▶ **EXERCISE DATA**:
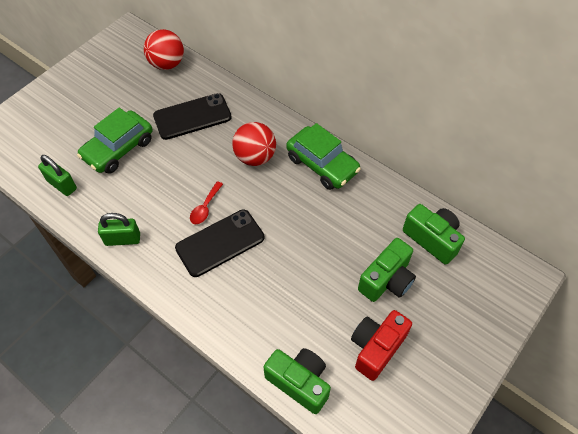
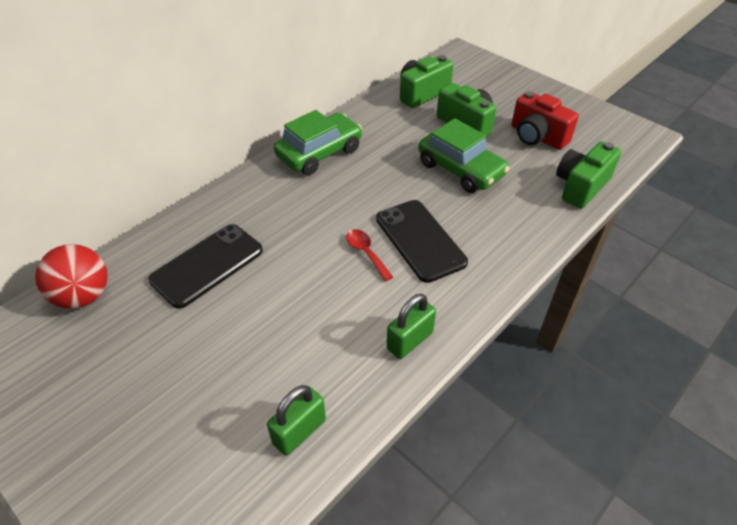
camera: 85 degrees left, 10 degrees down
(118, 149) = (243, 354): green car -> green car (460, 169)
(122, 239) = (410, 340): green padlock -> green padlock turned 45 degrees clockwise
(192, 117) = (207, 265): black phone -> black phone turned 60 degrees clockwise
(205, 207) = (366, 253): red spoon -> red spoon turned 150 degrees counterclockwise
(255, 157) = (296, 205): red ball -> none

▶ **PROBLEM STATEMENT**:
If a line in the material contains "green", show it.

▶ **EXERCISE RESPONSE**:
(118, 149) = (243, 354): green car -> green car (460, 169)
(122, 239) = (410, 340): green padlock -> green padlock turned 45 degrees clockwise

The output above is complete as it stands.